- Your task -
No pictures belong in the copy. Restate the rest of the data exactly.

- Data extract -

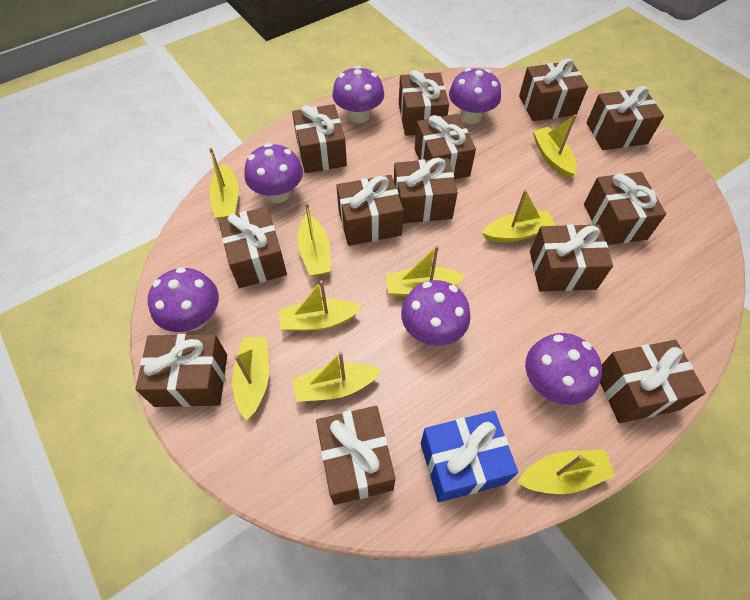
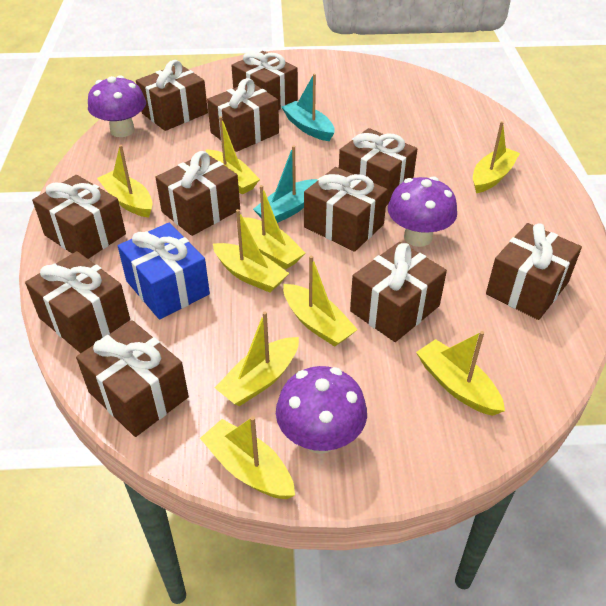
brown gift: 13 -> 11
purple mushroom: 6 -> 3
turquoise boat: 0 -> 2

- Reply to the task -
brown gift: 13 -> 11
purple mushroom: 6 -> 3
turquoise boat: 0 -> 2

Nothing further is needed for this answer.